## Records for this exercise
┄┄┄┄┄┄┄┄┄┄┄┄┄┄┄┄┄┄┄┄
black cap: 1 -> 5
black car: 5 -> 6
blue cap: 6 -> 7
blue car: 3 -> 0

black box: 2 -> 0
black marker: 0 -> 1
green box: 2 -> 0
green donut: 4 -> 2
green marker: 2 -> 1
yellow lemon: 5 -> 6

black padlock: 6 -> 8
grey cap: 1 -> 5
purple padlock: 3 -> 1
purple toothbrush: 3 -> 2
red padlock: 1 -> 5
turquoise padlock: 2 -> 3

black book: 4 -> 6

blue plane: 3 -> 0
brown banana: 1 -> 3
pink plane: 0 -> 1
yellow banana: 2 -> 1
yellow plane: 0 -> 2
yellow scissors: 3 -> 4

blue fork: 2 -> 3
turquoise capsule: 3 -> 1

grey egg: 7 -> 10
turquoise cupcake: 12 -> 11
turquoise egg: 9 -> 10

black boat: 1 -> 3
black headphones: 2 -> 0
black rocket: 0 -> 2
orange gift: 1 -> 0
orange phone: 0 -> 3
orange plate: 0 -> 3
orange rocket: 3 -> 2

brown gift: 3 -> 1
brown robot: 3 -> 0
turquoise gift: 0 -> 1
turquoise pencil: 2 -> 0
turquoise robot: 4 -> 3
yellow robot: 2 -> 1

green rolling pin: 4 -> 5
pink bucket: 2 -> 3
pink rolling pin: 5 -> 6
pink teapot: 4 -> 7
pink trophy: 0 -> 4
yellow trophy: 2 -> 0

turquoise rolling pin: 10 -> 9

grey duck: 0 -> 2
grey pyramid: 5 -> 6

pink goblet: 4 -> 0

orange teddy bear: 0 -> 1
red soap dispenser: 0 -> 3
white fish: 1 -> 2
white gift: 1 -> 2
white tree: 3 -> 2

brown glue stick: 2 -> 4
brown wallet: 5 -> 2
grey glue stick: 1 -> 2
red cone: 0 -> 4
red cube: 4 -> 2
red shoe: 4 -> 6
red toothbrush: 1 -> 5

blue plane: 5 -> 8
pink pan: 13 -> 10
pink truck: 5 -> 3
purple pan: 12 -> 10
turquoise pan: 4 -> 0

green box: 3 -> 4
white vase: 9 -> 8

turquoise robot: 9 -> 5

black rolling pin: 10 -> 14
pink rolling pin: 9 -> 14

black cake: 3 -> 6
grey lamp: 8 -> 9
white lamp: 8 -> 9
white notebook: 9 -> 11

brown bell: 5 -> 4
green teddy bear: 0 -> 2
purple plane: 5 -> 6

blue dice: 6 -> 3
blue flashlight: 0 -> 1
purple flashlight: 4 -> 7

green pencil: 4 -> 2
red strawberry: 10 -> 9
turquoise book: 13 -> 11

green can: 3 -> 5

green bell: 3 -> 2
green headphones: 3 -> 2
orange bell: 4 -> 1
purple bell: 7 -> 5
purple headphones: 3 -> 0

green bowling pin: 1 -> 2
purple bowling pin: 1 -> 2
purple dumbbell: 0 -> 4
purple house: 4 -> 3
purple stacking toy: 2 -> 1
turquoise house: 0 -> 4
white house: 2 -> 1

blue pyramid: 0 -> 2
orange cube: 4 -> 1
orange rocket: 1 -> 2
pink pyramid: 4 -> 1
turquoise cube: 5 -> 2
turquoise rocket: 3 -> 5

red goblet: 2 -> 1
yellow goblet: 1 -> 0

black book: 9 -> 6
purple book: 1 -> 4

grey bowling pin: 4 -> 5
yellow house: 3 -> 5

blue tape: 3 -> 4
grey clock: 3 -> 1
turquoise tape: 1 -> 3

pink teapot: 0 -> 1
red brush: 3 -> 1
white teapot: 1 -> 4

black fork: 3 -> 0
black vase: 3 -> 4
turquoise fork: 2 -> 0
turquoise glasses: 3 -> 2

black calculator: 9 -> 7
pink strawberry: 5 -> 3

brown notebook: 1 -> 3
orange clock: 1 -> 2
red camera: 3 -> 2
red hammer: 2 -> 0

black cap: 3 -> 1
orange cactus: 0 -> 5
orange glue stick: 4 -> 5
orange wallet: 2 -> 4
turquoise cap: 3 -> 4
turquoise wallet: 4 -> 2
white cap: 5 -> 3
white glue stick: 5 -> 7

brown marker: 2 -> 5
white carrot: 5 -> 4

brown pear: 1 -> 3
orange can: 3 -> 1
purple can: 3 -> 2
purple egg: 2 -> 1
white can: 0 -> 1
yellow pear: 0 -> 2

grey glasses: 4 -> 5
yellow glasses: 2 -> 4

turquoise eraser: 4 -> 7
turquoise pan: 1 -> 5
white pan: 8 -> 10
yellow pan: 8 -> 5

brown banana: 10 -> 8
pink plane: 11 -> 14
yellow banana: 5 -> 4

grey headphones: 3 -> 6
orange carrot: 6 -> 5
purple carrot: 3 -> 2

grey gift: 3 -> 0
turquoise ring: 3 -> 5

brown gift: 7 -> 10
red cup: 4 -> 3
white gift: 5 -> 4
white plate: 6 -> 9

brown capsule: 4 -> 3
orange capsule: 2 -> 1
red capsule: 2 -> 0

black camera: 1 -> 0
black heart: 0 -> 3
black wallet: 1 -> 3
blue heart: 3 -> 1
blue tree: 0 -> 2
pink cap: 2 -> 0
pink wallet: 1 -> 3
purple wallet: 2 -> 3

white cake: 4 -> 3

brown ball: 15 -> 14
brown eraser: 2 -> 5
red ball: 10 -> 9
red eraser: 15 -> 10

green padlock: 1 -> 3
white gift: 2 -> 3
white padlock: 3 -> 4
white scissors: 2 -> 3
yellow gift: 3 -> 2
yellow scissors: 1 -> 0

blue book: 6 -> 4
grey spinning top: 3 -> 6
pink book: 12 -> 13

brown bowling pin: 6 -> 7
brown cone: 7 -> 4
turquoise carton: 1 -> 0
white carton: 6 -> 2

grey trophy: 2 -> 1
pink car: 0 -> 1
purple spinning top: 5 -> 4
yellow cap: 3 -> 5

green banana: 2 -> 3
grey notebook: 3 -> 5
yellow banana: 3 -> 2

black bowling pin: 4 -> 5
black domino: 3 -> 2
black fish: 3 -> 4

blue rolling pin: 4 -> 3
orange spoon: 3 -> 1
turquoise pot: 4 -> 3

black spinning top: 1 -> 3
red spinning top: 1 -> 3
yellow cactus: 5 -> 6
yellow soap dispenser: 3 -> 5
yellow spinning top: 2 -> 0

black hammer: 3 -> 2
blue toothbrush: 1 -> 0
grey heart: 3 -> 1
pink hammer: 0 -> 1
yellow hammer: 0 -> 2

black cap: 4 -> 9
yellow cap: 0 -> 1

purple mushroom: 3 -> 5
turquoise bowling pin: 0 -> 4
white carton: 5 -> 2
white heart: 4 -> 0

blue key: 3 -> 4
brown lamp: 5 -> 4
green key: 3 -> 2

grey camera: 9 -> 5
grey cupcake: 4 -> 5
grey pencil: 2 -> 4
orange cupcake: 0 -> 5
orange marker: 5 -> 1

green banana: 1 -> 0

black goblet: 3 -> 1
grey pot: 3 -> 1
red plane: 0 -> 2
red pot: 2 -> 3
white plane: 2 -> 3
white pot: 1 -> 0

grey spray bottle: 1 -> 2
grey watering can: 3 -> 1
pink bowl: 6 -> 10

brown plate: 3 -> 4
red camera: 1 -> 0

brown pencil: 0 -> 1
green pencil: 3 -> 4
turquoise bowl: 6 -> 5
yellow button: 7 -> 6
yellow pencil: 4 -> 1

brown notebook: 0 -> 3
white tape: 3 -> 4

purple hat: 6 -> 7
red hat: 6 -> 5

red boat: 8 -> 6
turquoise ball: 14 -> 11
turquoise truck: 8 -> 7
┄┄┄┄┄┄┄┄┄┄┄┄┄┄┄┄┄┄┄┄
## Brief
Among the entries above, the lines between the ones containing "black fork: 3 -> 0" and "grey trophy: 2 -> 1", inclusive, are to be transcribed exactly. No other line is to be given.

## Expected output
black fork: 3 -> 0
black vase: 3 -> 4
turquoise fork: 2 -> 0
turquoise glasses: 3 -> 2

black calculator: 9 -> 7
pink strawberry: 5 -> 3

brown notebook: 1 -> 3
orange clock: 1 -> 2
red camera: 3 -> 2
red hammer: 2 -> 0

black cap: 3 -> 1
orange cactus: 0 -> 5
orange glue stick: 4 -> 5
orange wallet: 2 -> 4
turquoise cap: 3 -> 4
turquoise wallet: 4 -> 2
white cap: 5 -> 3
white glue stick: 5 -> 7

brown marker: 2 -> 5
white carrot: 5 -> 4

brown pear: 1 -> 3
orange can: 3 -> 1
purple can: 3 -> 2
purple egg: 2 -> 1
white can: 0 -> 1
yellow pear: 0 -> 2

grey glasses: 4 -> 5
yellow glasses: 2 -> 4

turquoise eraser: 4 -> 7
turquoise pan: 1 -> 5
white pan: 8 -> 10
yellow pan: 8 -> 5

brown banana: 10 -> 8
pink plane: 11 -> 14
yellow banana: 5 -> 4

grey headphones: 3 -> 6
orange carrot: 6 -> 5
purple carrot: 3 -> 2

grey gift: 3 -> 0
turquoise ring: 3 -> 5

brown gift: 7 -> 10
red cup: 4 -> 3
white gift: 5 -> 4
white plate: 6 -> 9

brown capsule: 4 -> 3
orange capsule: 2 -> 1
red capsule: 2 -> 0

black camera: 1 -> 0
black heart: 0 -> 3
black wallet: 1 -> 3
blue heart: 3 -> 1
blue tree: 0 -> 2
pink cap: 2 -> 0
pink wallet: 1 -> 3
purple wallet: 2 -> 3

white cake: 4 -> 3

brown ball: 15 -> 14
brown eraser: 2 -> 5
red ball: 10 -> 9
red eraser: 15 -> 10

green padlock: 1 -> 3
white gift: 2 -> 3
white padlock: 3 -> 4
white scissors: 2 -> 3
yellow gift: 3 -> 2
yellow scissors: 1 -> 0

blue book: 6 -> 4
grey spinning top: 3 -> 6
pink book: 12 -> 13

brown bowling pin: 6 -> 7
brown cone: 7 -> 4
turquoise carton: 1 -> 0
white carton: 6 -> 2

grey trophy: 2 -> 1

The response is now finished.